- Opening Delimiter -
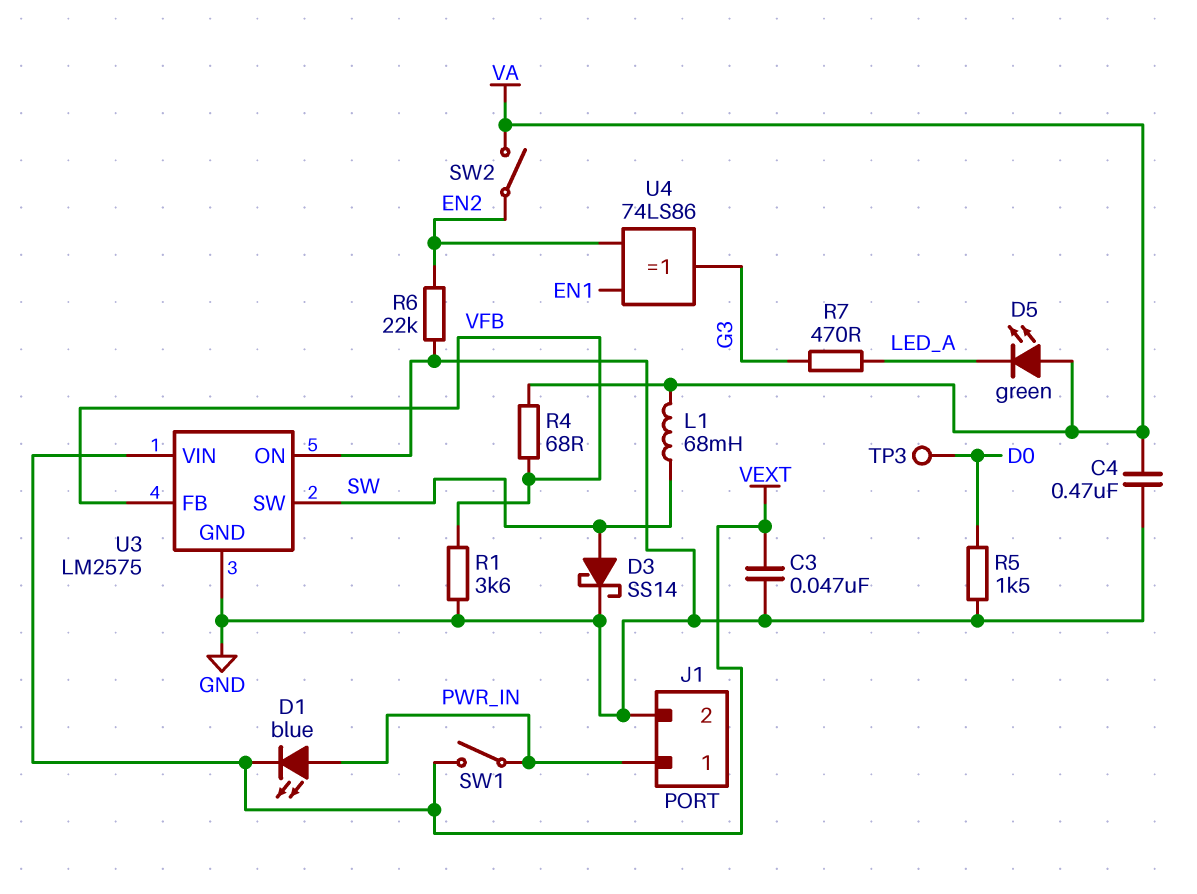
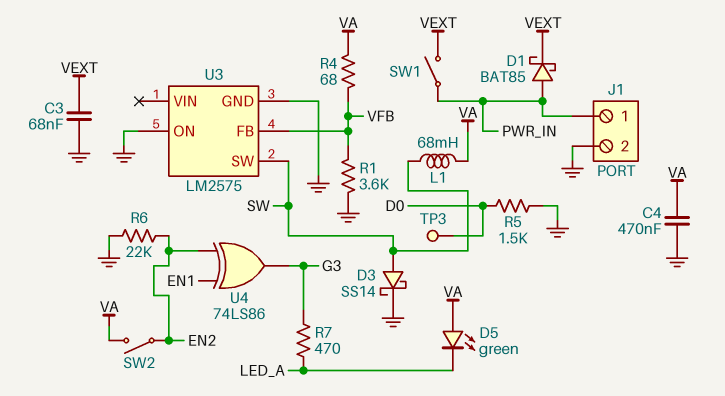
C3: 47nF (GND, VEXT) -> 68nF (GND, VEXT)
D1: LED blue (A PWR_IN, K VEXT) -> schottky BAT85 (A PWR_IN, K VEXT)
U3 pin VIN: VEXT -> none

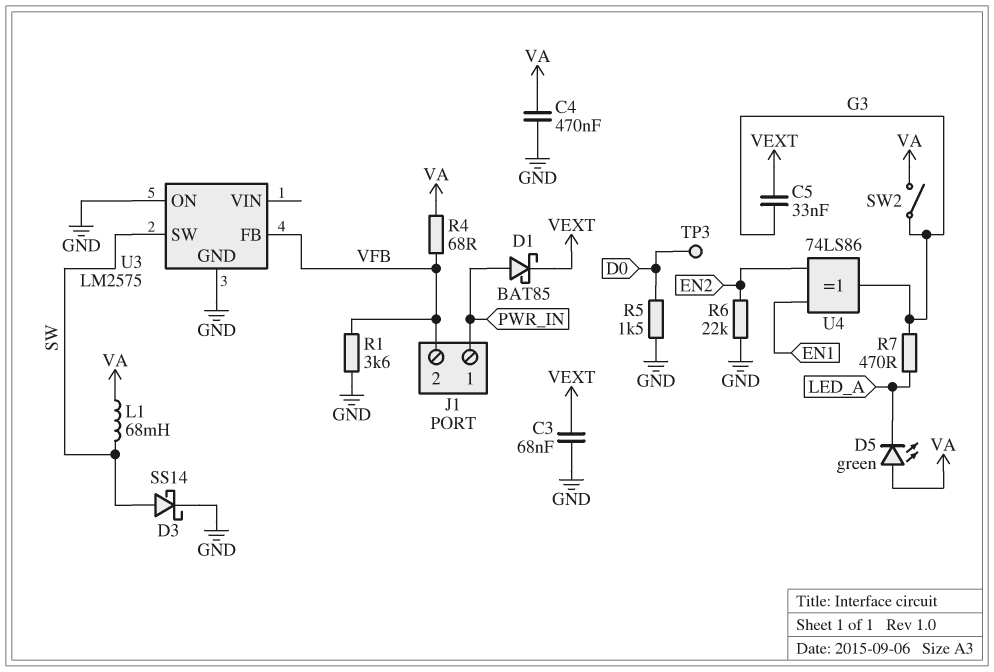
C5: none -> 33nF (G3, VEXT)
J1 pin 2: GND -> VFB
SW1: switch (PWR_IN, VEXT) -> none
SW2: switch (EN2, VA) -> switch (G3, VA)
- Closing Delimiter -
Your assignment –
Take each line above that holds the string "switch" and copy it.

Output for this task –
SW1: switch (PWR_IN, VEXT) -> none
SW2: switch (EN2, VA) -> switch (G3, VA)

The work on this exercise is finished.